## Data excerpts

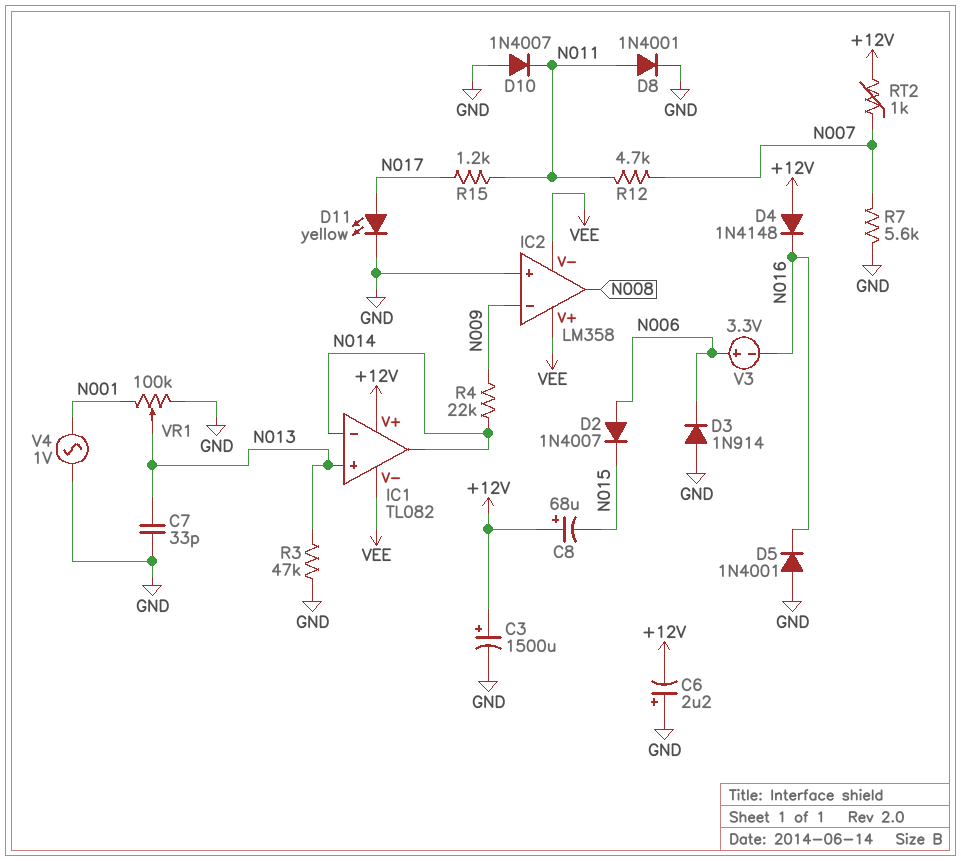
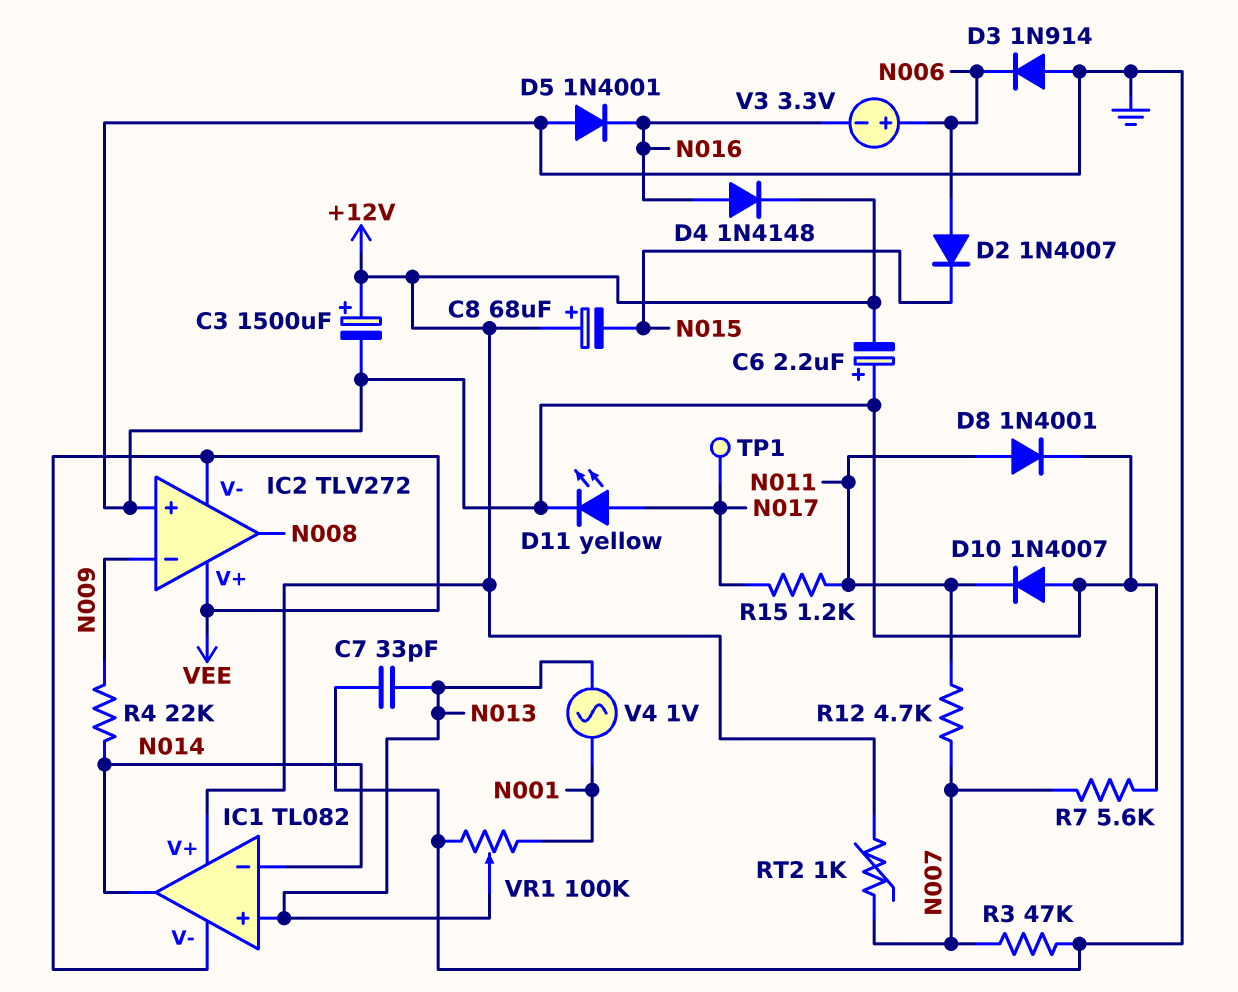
D4: diode 1N4148 (A +12V, K N016) -> diode 1N4148 (A N016, K +12V)
IC2: LM358 -> TLV272
R3: 47k (GND, N013) -> 47k (GND, N007)
TP1: none -> test point (N017)
V4: AC 1V (GND, N001) -> AC 1V (N001, N013)

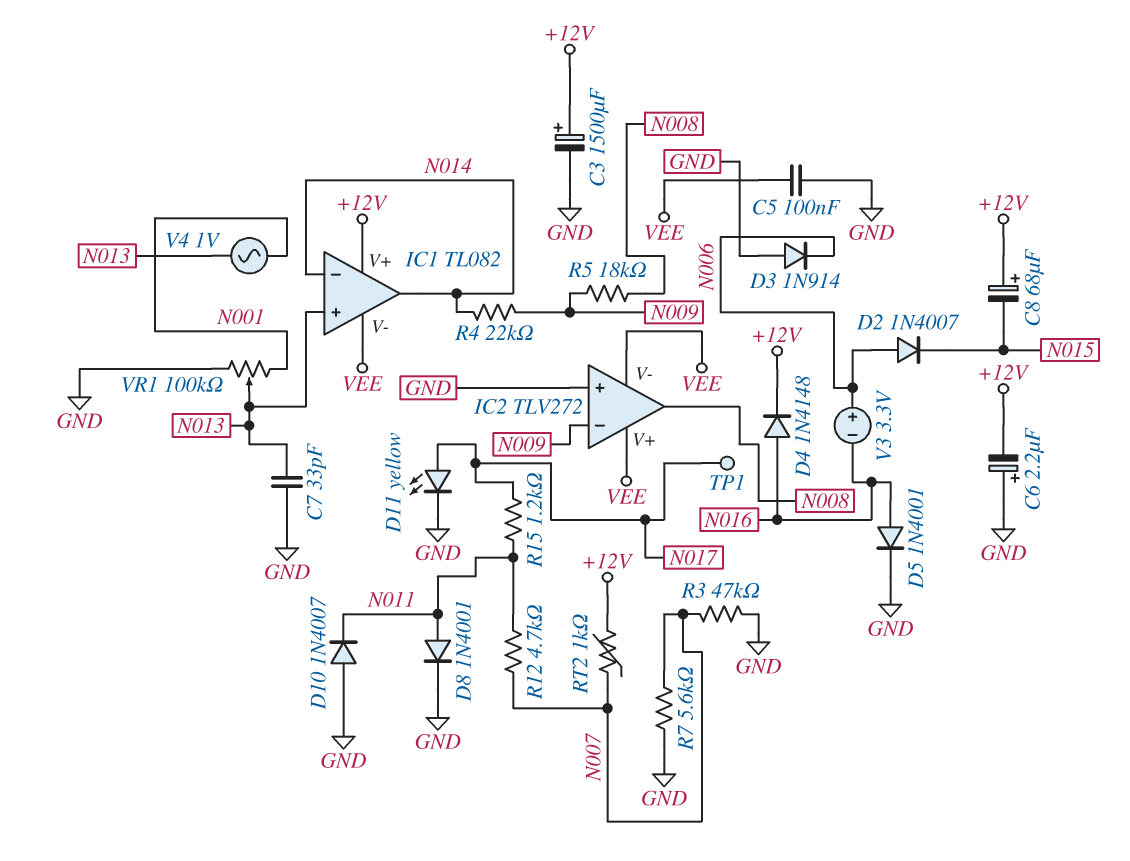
C5: none -> 100nF (GND, VEE)
D5: diode 1N4001 (A GND, K N016) -> diode 1N4001 (A N016, K GND)
R5: none -> 18k (N008, N009)

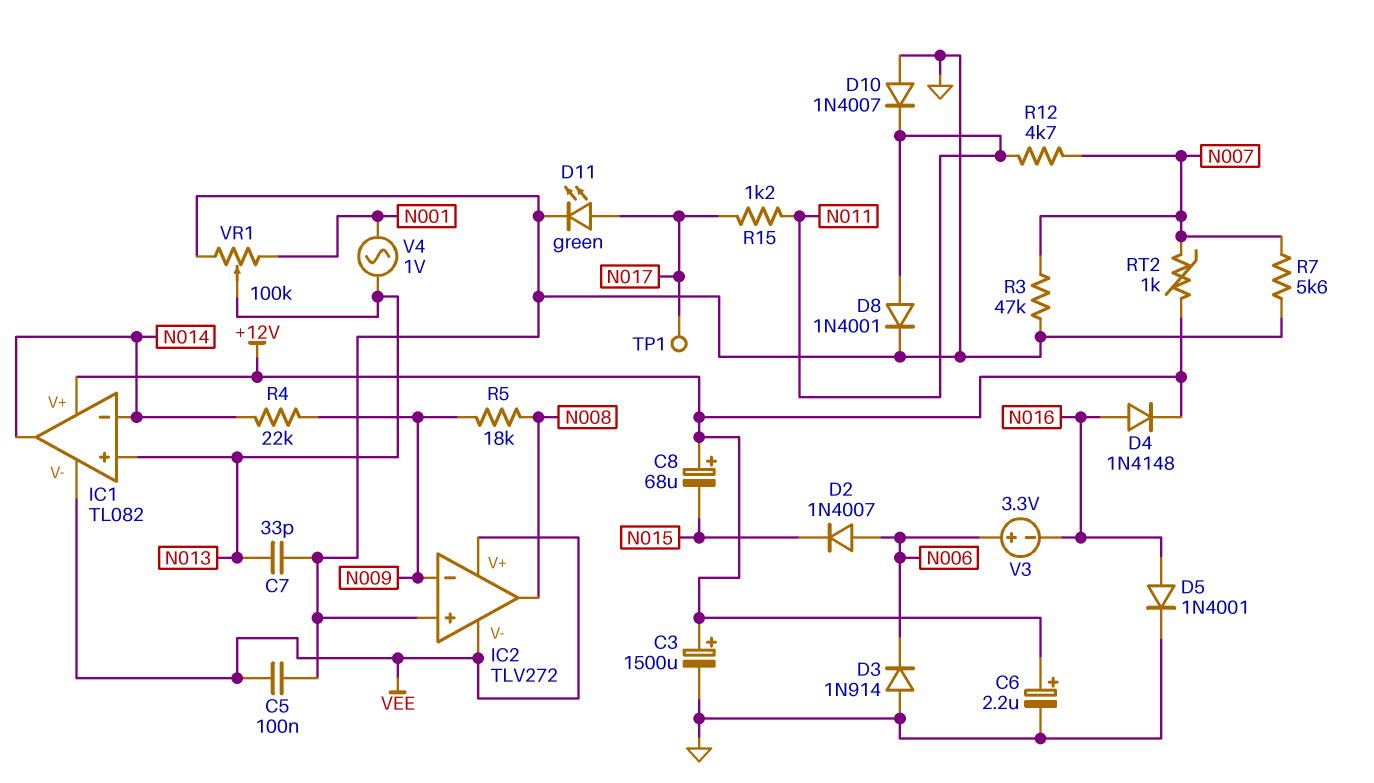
C6: 2.2uF (plus GND, minus +12V) -> 2.2uF (plus +12V, minus GND)
D11: LED yellow (A N017, K GND) -> LED green (A N017, K GND)

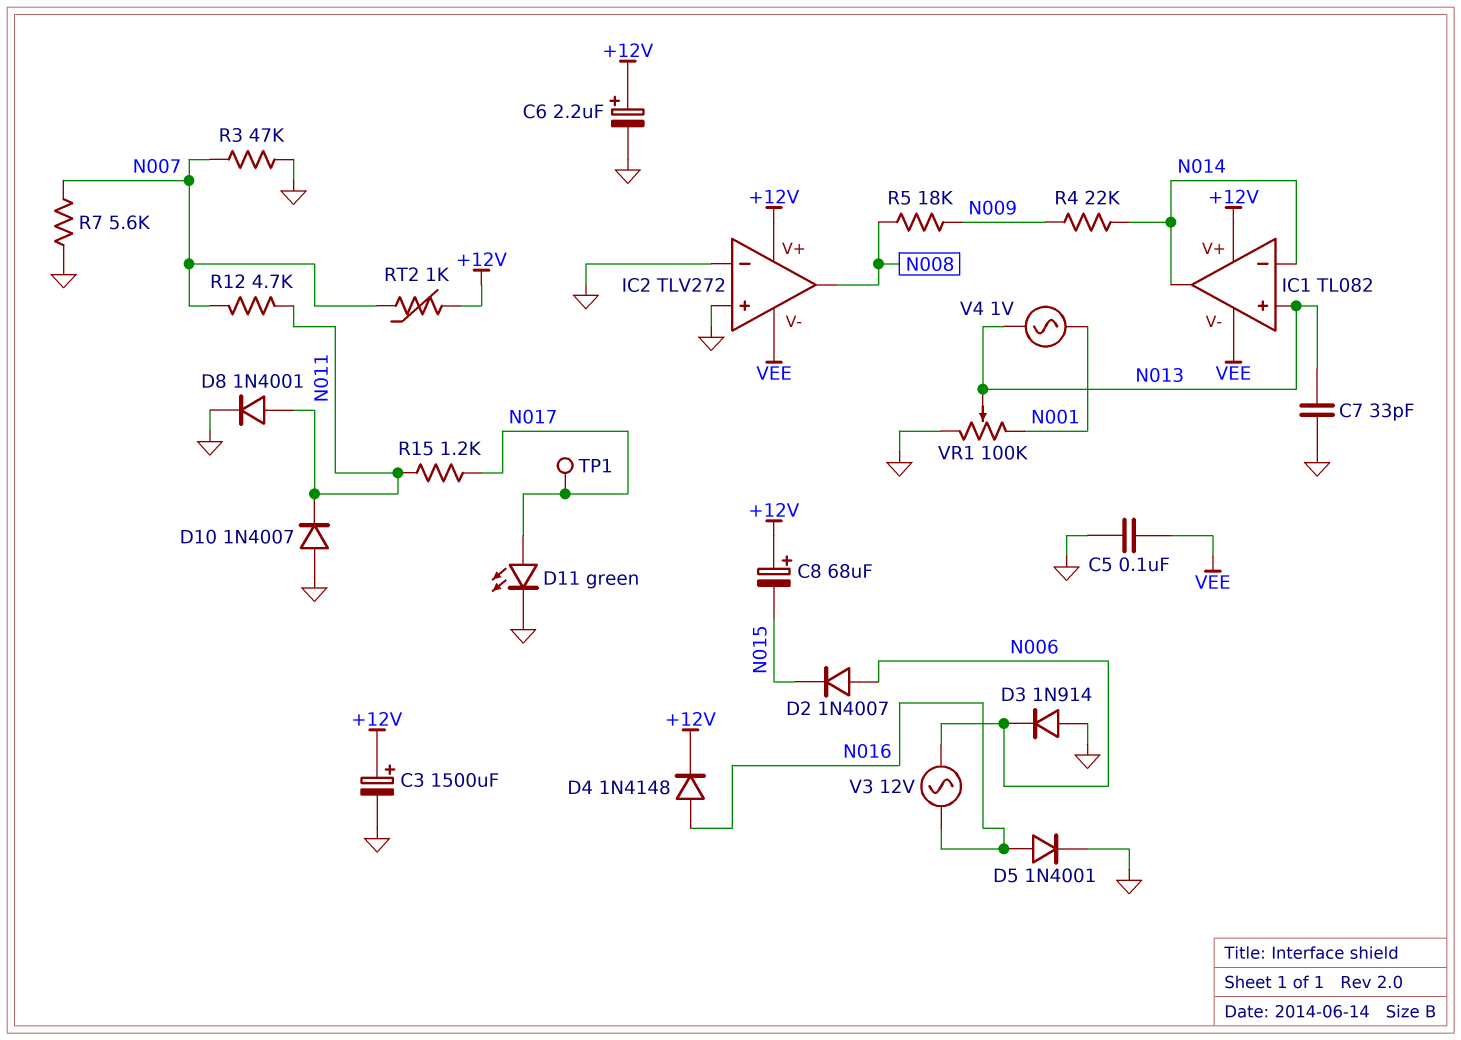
IC2 pin V+: VEE -> +12V
IC2 pin in-: N009 -> GND
V3: 3.3V (plus N006, minus N016) -> AC 12V (N006, N016)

## Exercise
Your answer must be an exact transcription of every entry, minus the pictures.

## Response to the exercise
D4: diode 1N4148 (A +12V, K N016) -> diode 1N4148 (A N016, K +12V)
IC2: LM358 -> TLV272
R3: 47k (GND, N013) -> 47k (GND, N007)
TP1: none -> test point (N017)
V4: AC 1V (GND, N001) -> AC 1V (N001, N013)

C5: none -> 100nF (GND, VEE)
D5: diode 1N4001 (A GND, K N016) -> diode 1N4001 (A N016, K GND)
R5: none -> 18k (N008, N009)

C6: 2.2uF (plus GND, minus +12V) -> 2.2uF (plus +12V, minus GND)
D11: LED yellow (A N017, K GND) -> LED green (A N017, K GND)

IC2 pin V+: VEE -> +12V
IC2 pin in-: N009 -> GND
V3: 3.3V (plus N006, minus N016) -> AC 12V (N006, N016)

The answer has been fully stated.